▶ _WHAT THIS TASK INVOLVES_: Here are records with pictures in them. Copy all of them exactly and leave the pictures out.

:: RECORDS

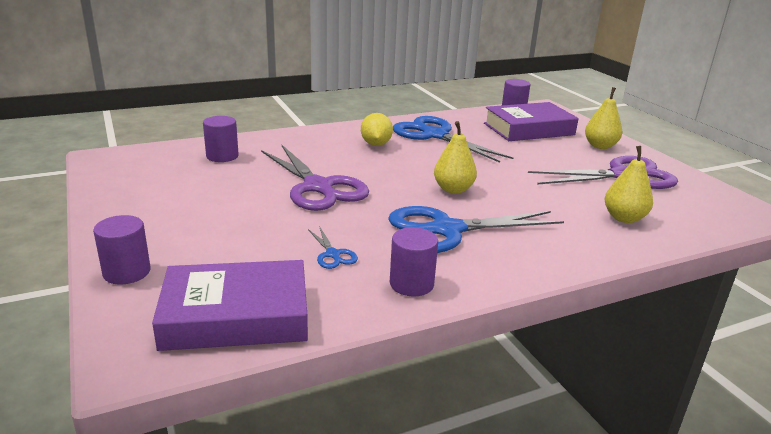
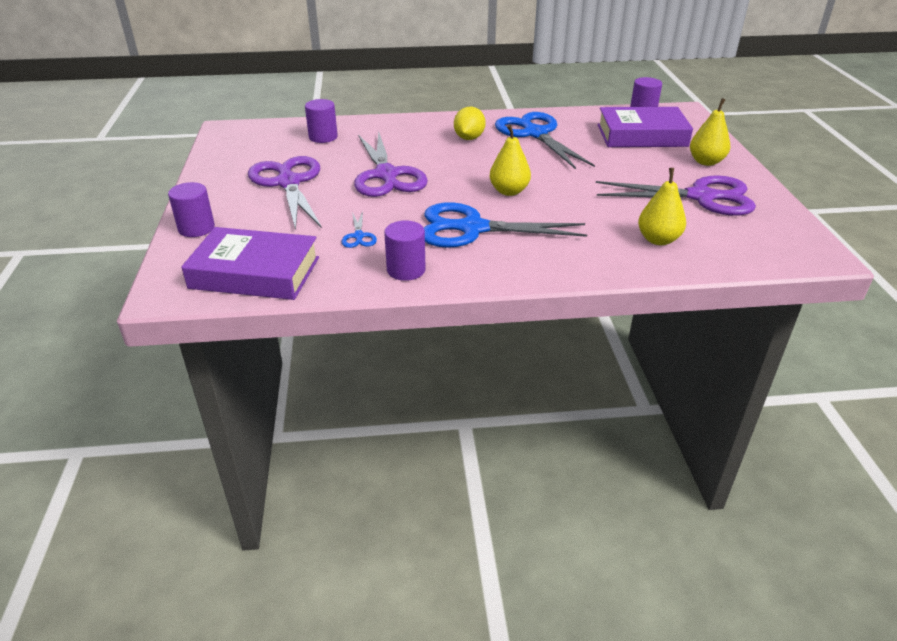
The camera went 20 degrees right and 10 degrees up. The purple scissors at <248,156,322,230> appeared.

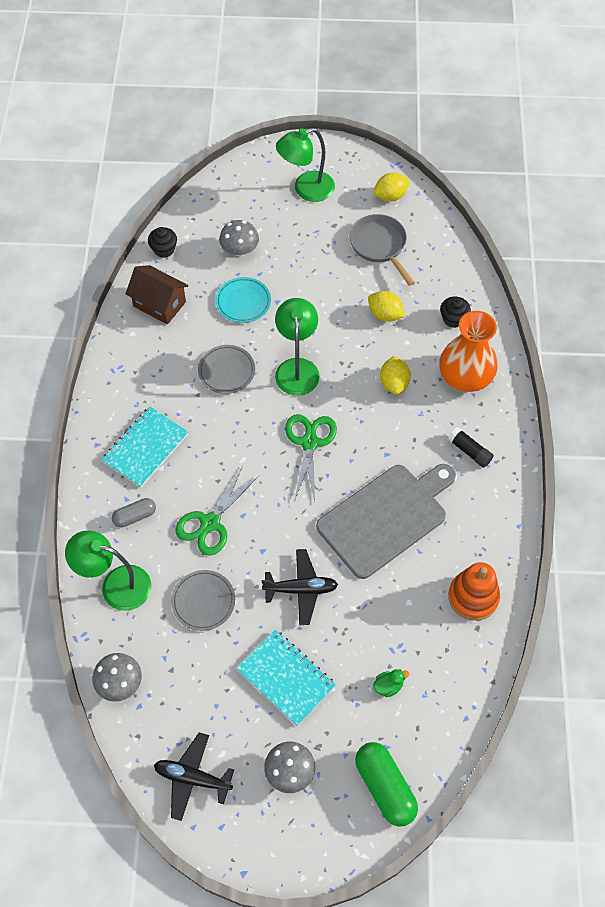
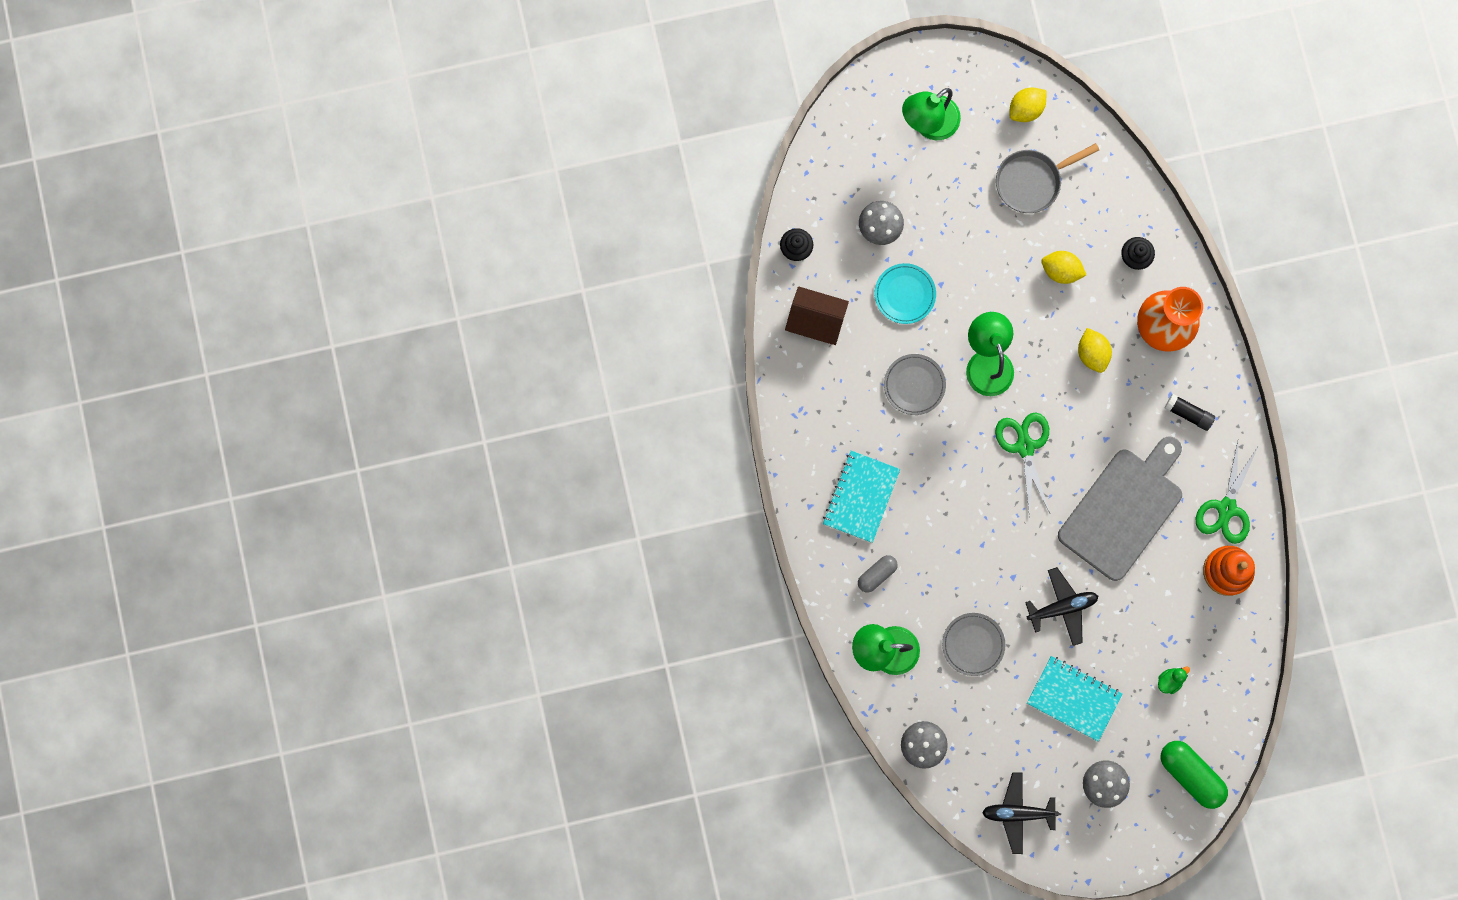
The camera went 15 degrees left and 20 degrees up. The green scissors moved from <175,466,259,556> to <1196,441,1259,544>. The grey pan at <349,214,415,286> turned 75 degrees counterclockwise.

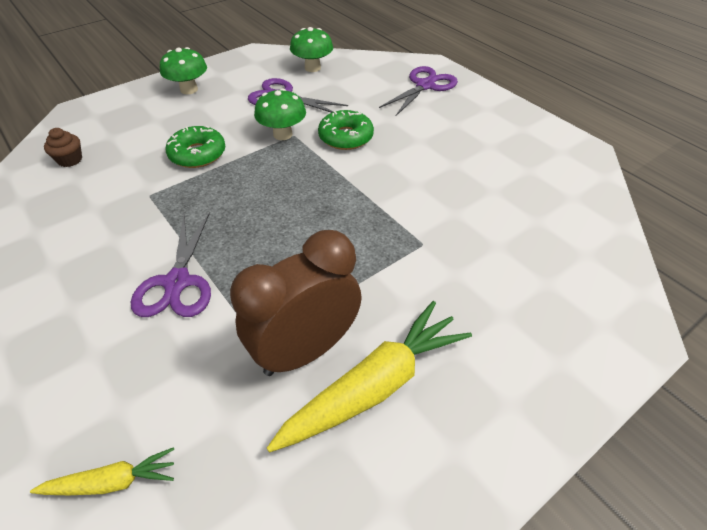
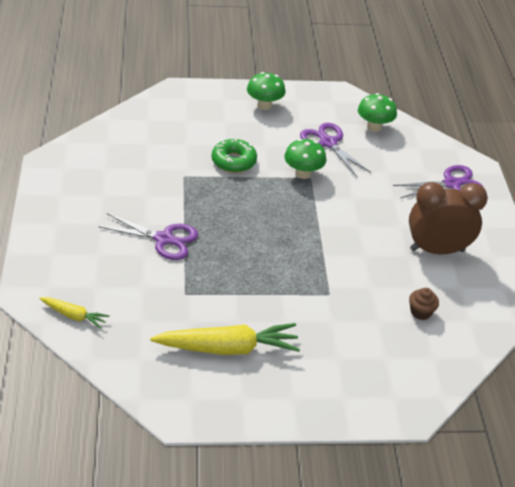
The camera went 30 degrees right and 5 degrees down. The brown cupcake moved from <44,128,82,167> to <409,288,439,320>. The purple scissors at <131,212,211,317> turned 105 degrees counterclockwise. The brown clock moved from <230,230,362,376> to <409,182,488,254>. The green donut at <318,109,374,150> disappeared.

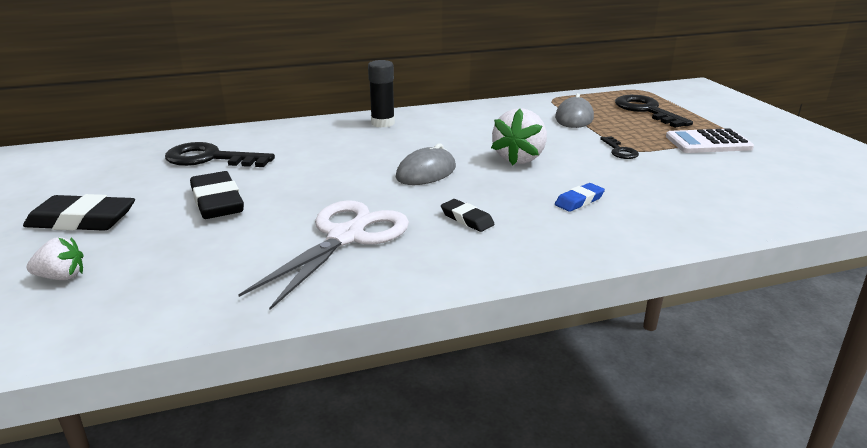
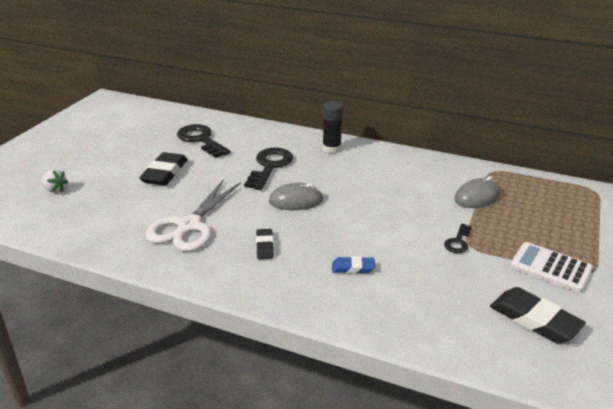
The camera went 40 degrees right and 5 degrees up. The black eraser moved from <23,194,135,231> to <490,287,586,343>. The white scissors at <238,200,409,310> turned 135 degrees clockwise. The white strawberry at <491,109,547,165> disappeared. The black key moved from <615,95,693,128> to <244,148,293,190>.

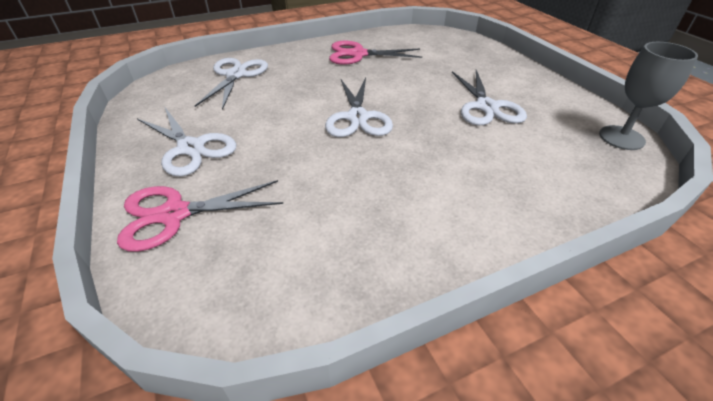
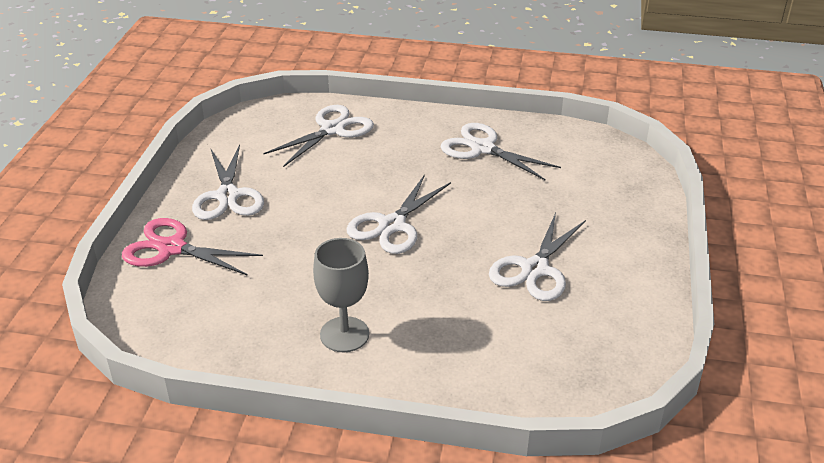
The camera went 35 degrees right and 5 degrees down. The pink scissors at <329,41,422,65> became the white scissors at <441,123,561,181>. The grey goblet moved from <599,42,698,150> to <313,238,369,352>.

::::

▶ _OUTPUT OF THE TASK_:
The camera went 20 degrees right and 10 degrees up. The purple scissors at <248,156,322,230> appeared.

The camera went 15 degrees left and 20 degrees up. The green scissors moved from <175,466,259,556> to <1196,441,1259,544>. The grey pan at <349,214,415,286> turned 75 degrees counterclockwise.

The camera went 30 degrees right and 5 degrees down. The brown cupcake moved from <44,128,82,167> to <409,288,439,320>. The purple scissors at <131,212,211,317> turned 105 degrees counterclockwise. The brown clock moved from <230,230,362,376> to <409,182,488,254>. The green donut at <318,109,374,150> disappeared.

The camera went 40 degrees right and 5 degrees up. The black eraser moved from <23,194,135,231> to <490,287,586,343>. The white scissors at <238,200,409,310> turned 135 degrees clockwise. The white strawberry at <491,109,547,165> disappeared. The black key moved from <615,95,693,128> to <244,148,293,190>.

The camera went 35 degrees right and 5 degrees down. The pink scissors at <329,41,422,65> became the white scissors at <441,123,561,181>. The grey goblet moved from <599,42,698,150> to <313,238,369,352>.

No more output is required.